> _REQUIREMENT_
Where a line in the listing below contains the word "rectangle", copy that line.
________________________________________
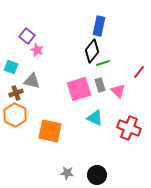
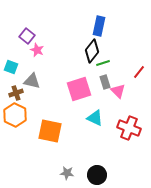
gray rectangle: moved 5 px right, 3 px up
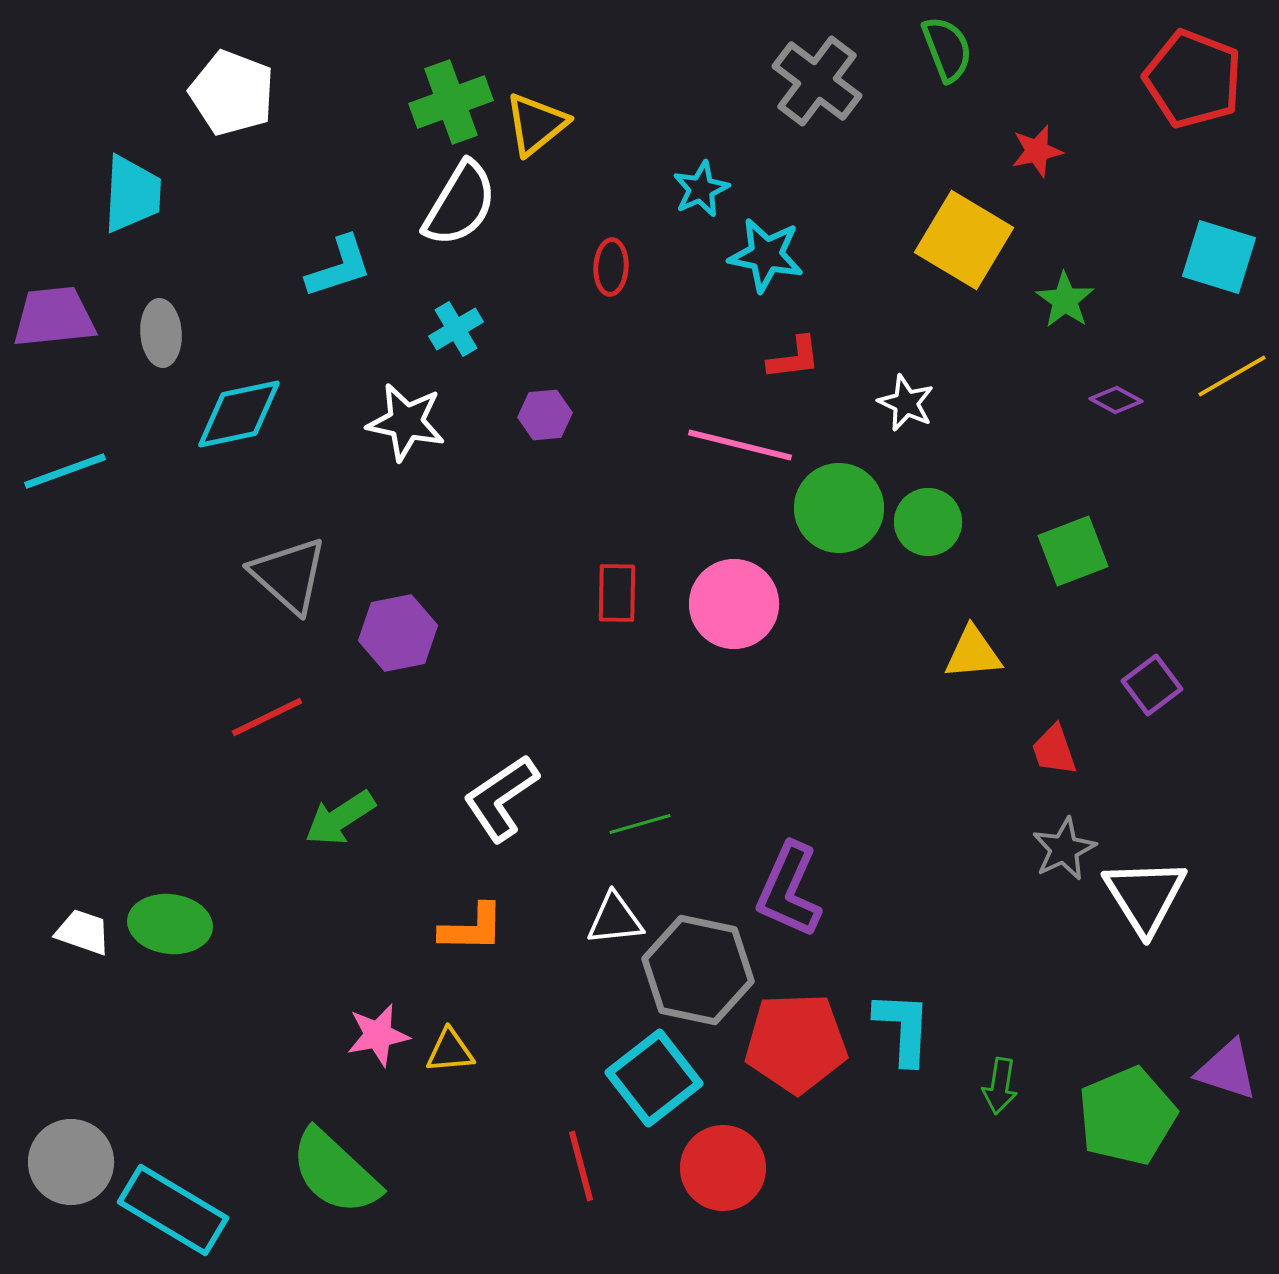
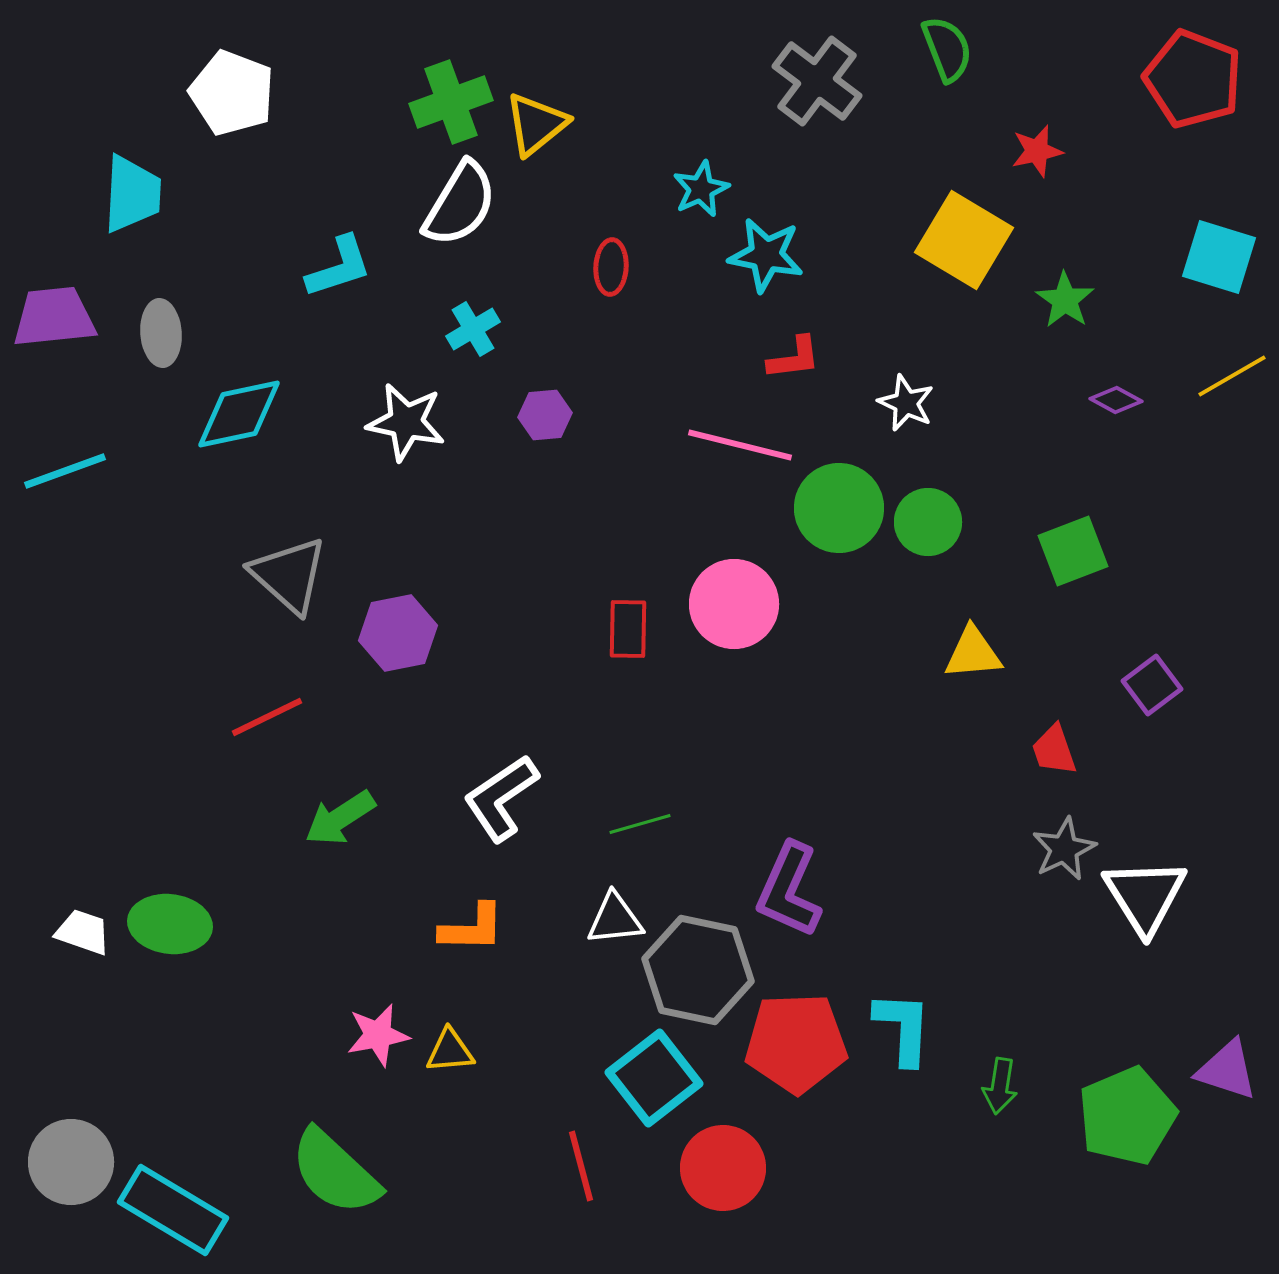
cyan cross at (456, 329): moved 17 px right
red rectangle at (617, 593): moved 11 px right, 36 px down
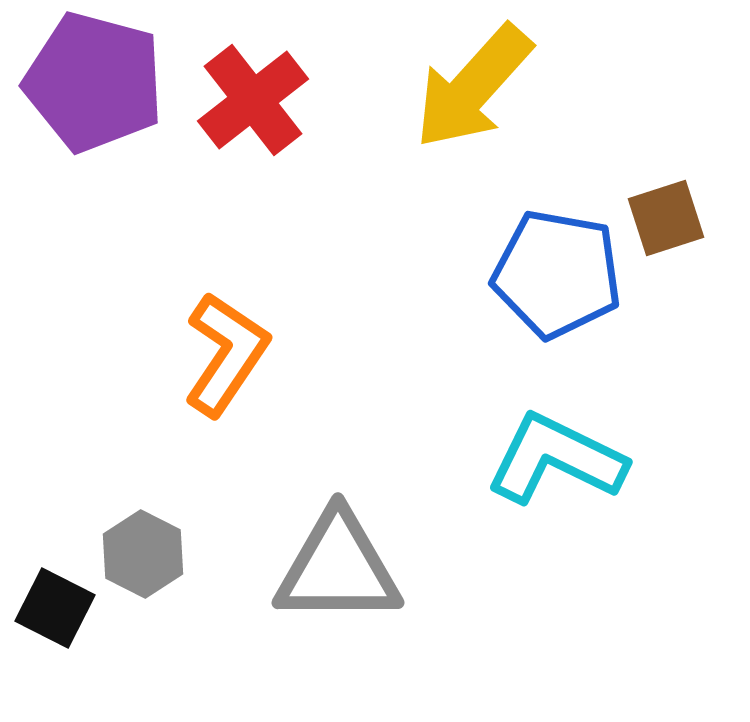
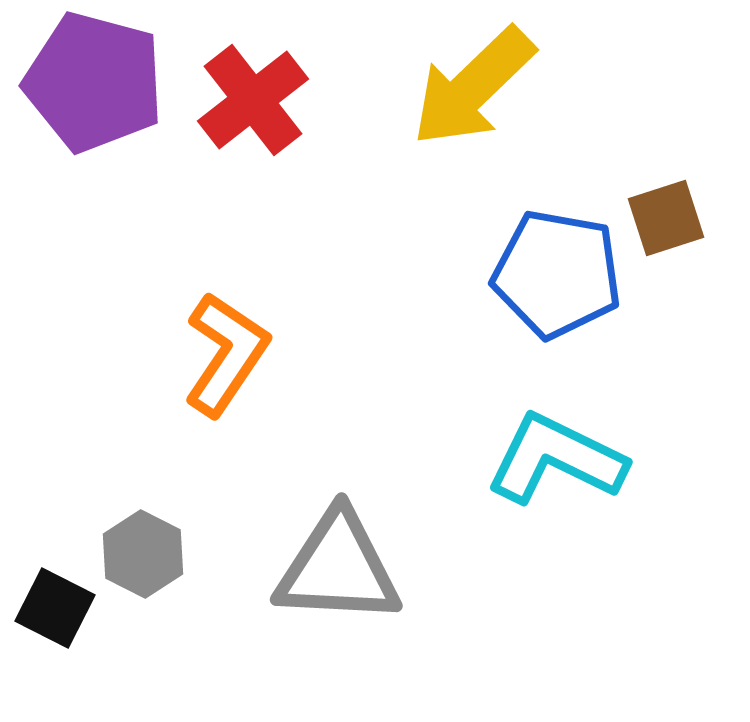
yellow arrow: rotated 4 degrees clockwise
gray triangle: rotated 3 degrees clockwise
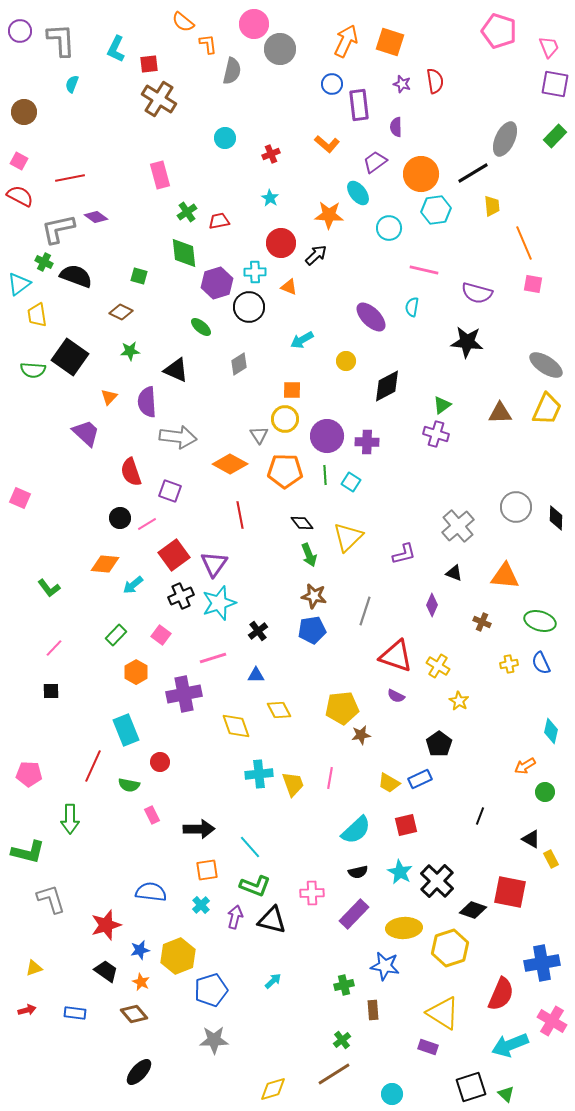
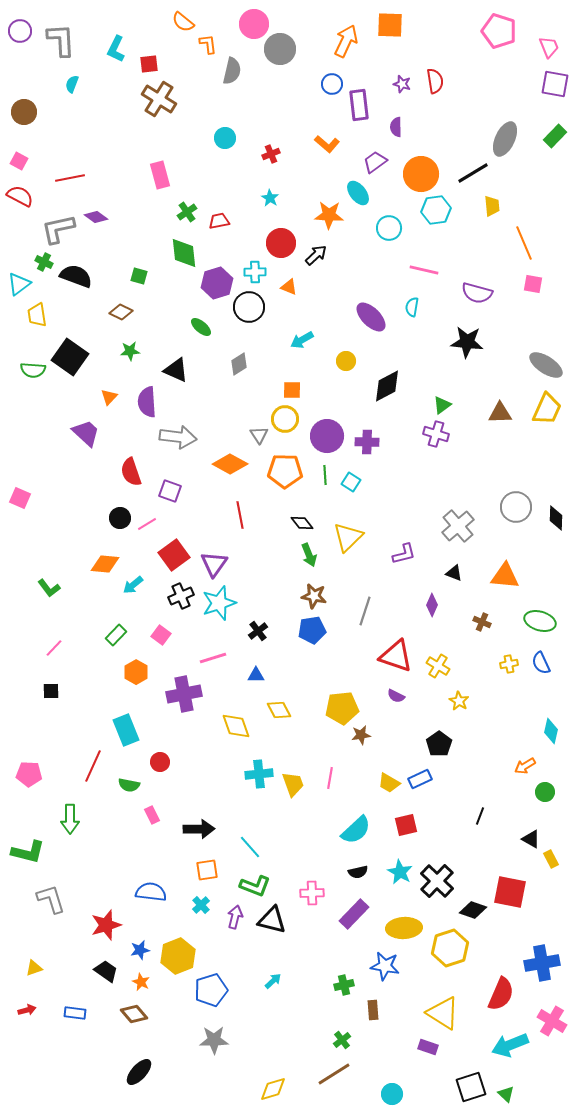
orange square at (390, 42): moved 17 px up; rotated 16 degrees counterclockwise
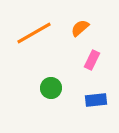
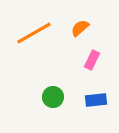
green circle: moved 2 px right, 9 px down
________________________________________
> _WRITTEN REPLY_
gray rectangle: moved 5 px right, 3 px up
red rectangle at (617, 593): moved 11 px right, 36 px down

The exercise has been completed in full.